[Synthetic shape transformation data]

----

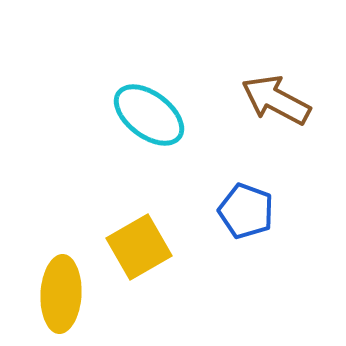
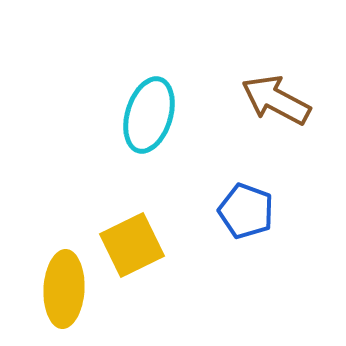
cyan ellipse: rotated 70 degrees clockwise
yellow square: moved 7 px left, 2 px up; rotated 4 degrees clockwise
yellow ellipse: moved 3 px right, 5 px up
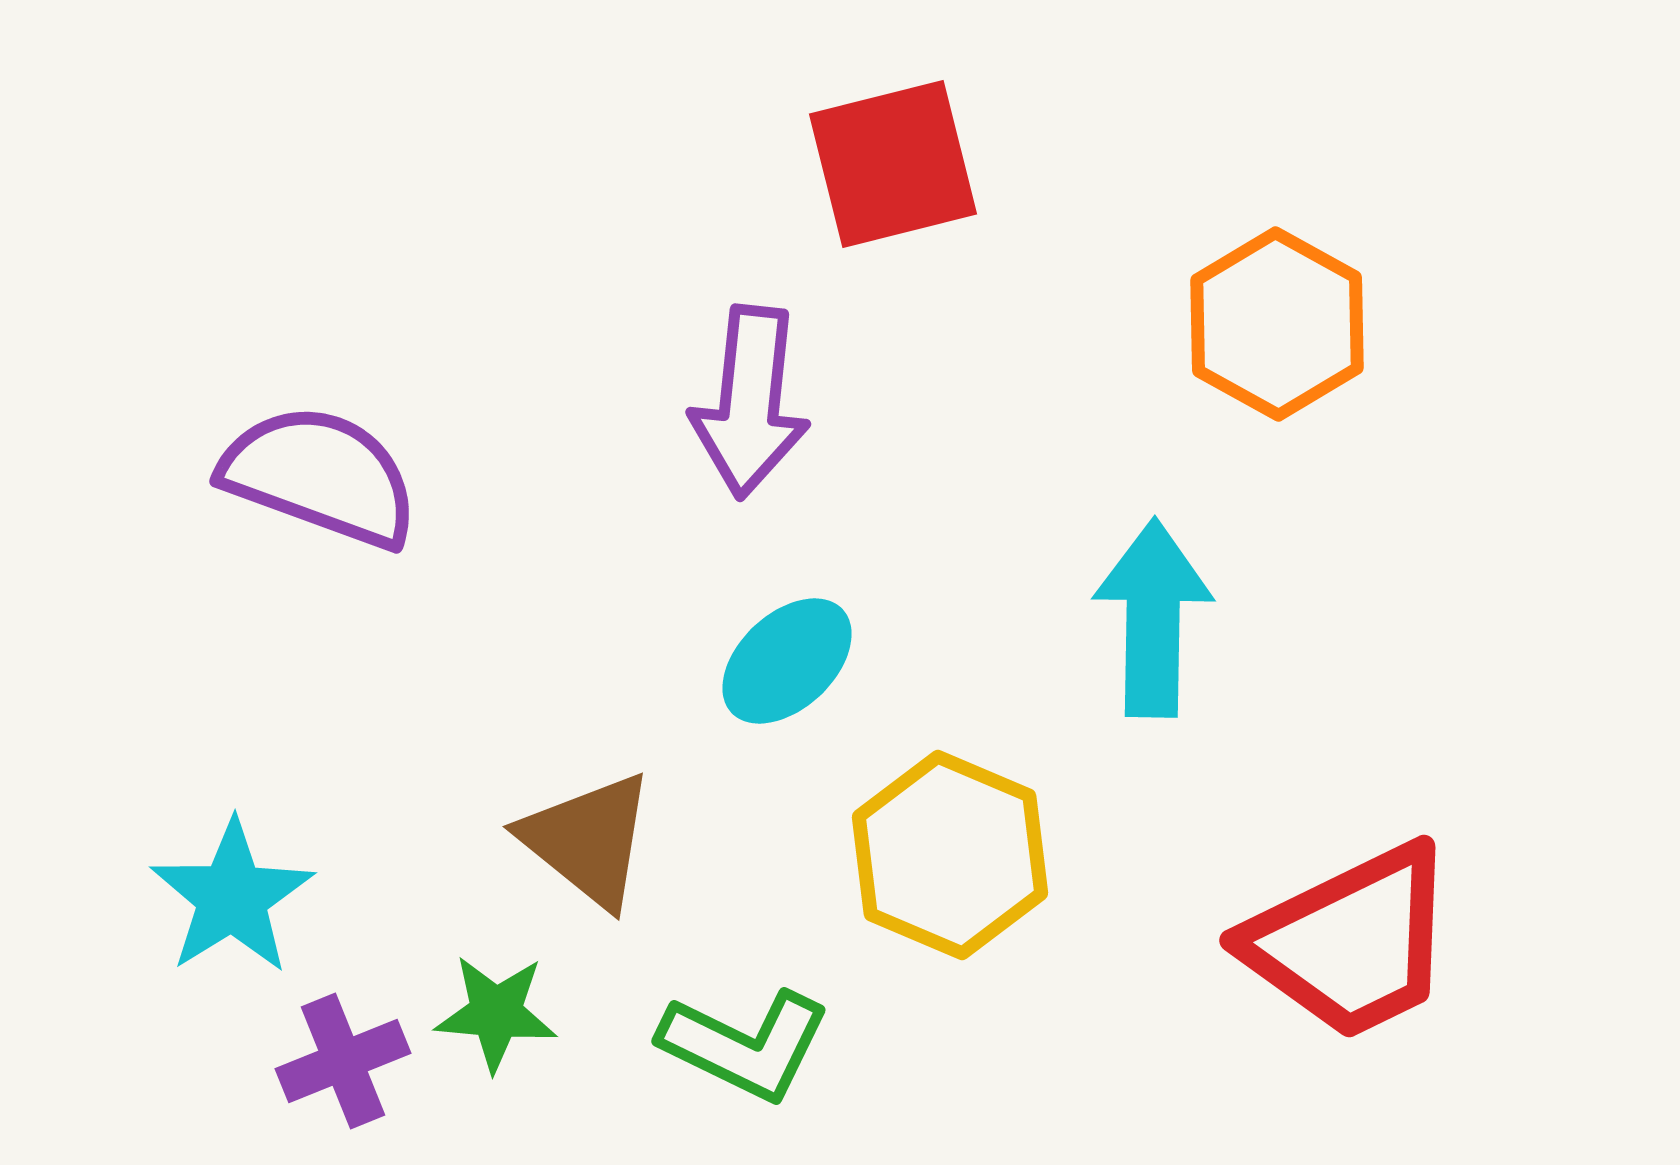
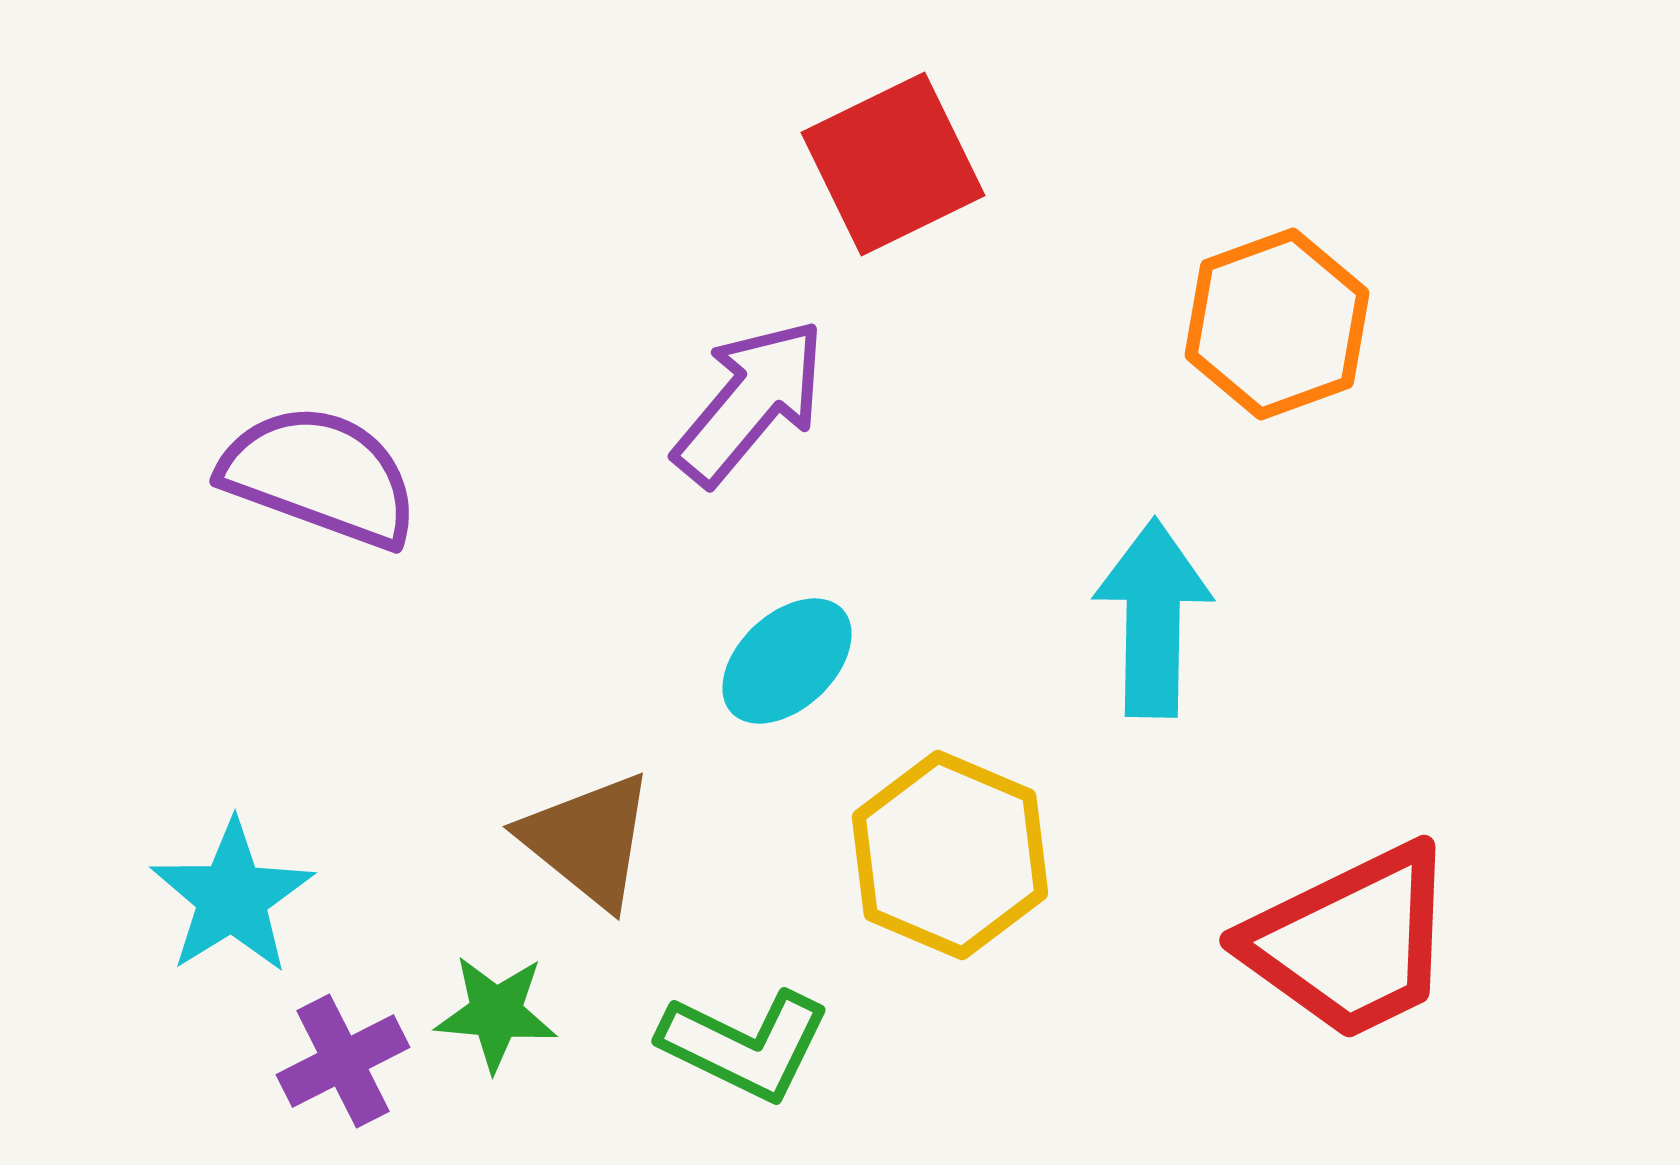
red square: rotated 12 degrees counterclockwise
orange hexagon: rotated 11 degrees clockwise
purple arrow: rotated 146 degrees counterclockwise
purple cross: rotated 5 degrees counterclockwise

----

▶ [Task requirements] The data above should be set down again exactly, with the pictures omitted.

▶ [Answer to this exercise]
cyan ellipse: rotated 70 degrees clockwise
yellow square: moved 7 px left, 2 px up; rotated 4 degrees clockwise
yellow ellipse: moved 3 px right, 5 px up
red square: rotated 12 degrees counterclockwise
orange hexagon: rotated 11 degrees clockwise
purple arrow: rotated 146 degrees counterclockwise
purple cross: rotated 5 degrees counterclockwise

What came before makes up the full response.